HOW TO COMPLETE THIS TASK = For the word "anillo", copy every line of the material that includes it.

INPUT FOR THIS TASK =
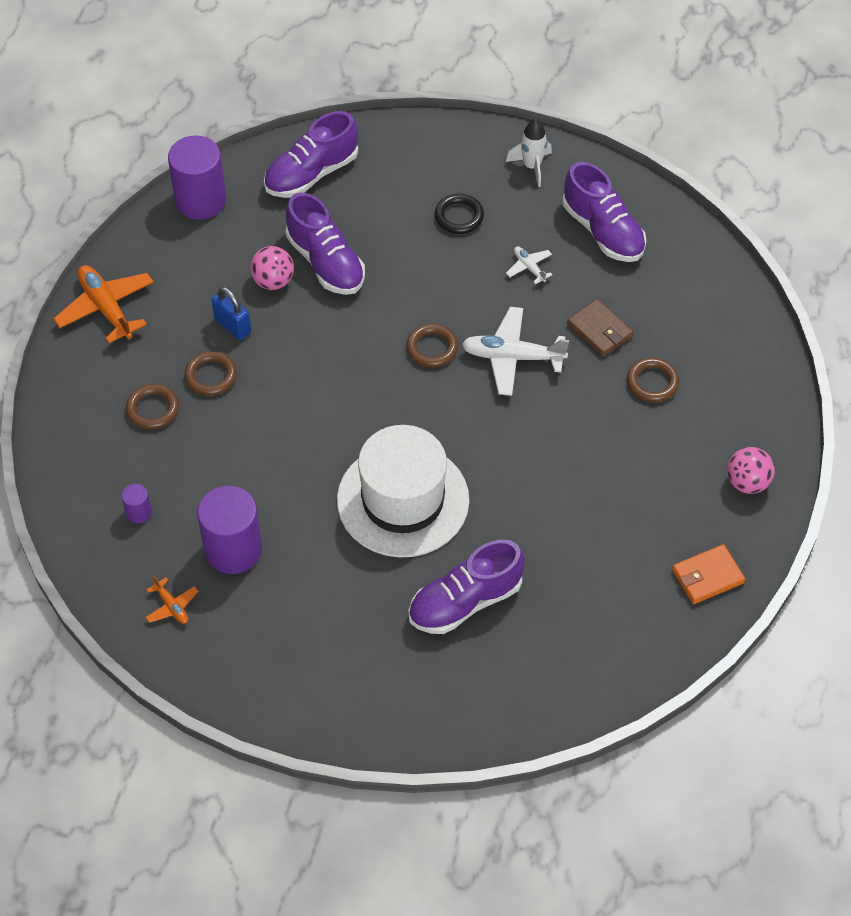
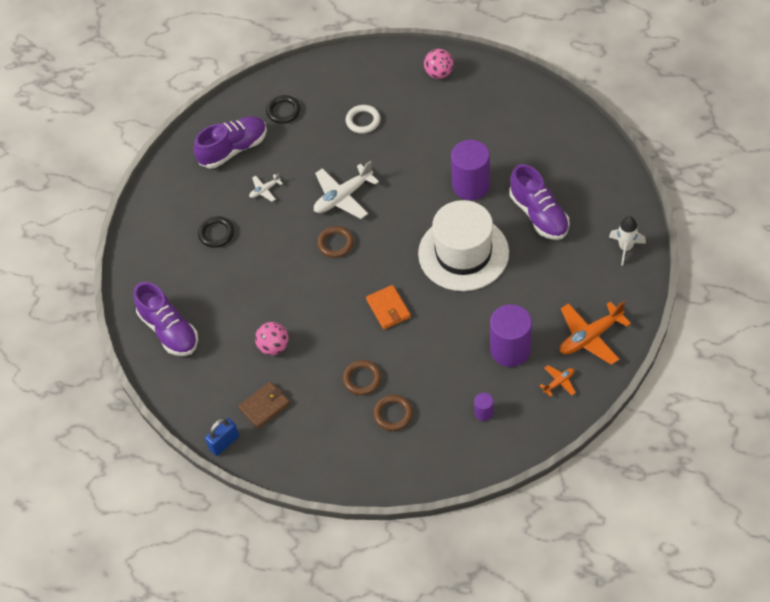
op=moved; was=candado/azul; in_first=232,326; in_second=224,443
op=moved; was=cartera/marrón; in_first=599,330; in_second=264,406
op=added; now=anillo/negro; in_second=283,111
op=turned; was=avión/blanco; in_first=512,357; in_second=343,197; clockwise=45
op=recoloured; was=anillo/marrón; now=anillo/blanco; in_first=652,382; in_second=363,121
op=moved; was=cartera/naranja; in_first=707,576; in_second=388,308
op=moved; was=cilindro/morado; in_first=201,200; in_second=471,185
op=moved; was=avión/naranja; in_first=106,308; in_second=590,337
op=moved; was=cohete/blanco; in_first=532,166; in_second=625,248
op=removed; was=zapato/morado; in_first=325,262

WRITTEN REPLY =
op=added; now=anillo/negro; in_second=283,111
op=recoloured; was=anillo/marrón; now=anillo/blanco; in_first=652,382; in_second=363,121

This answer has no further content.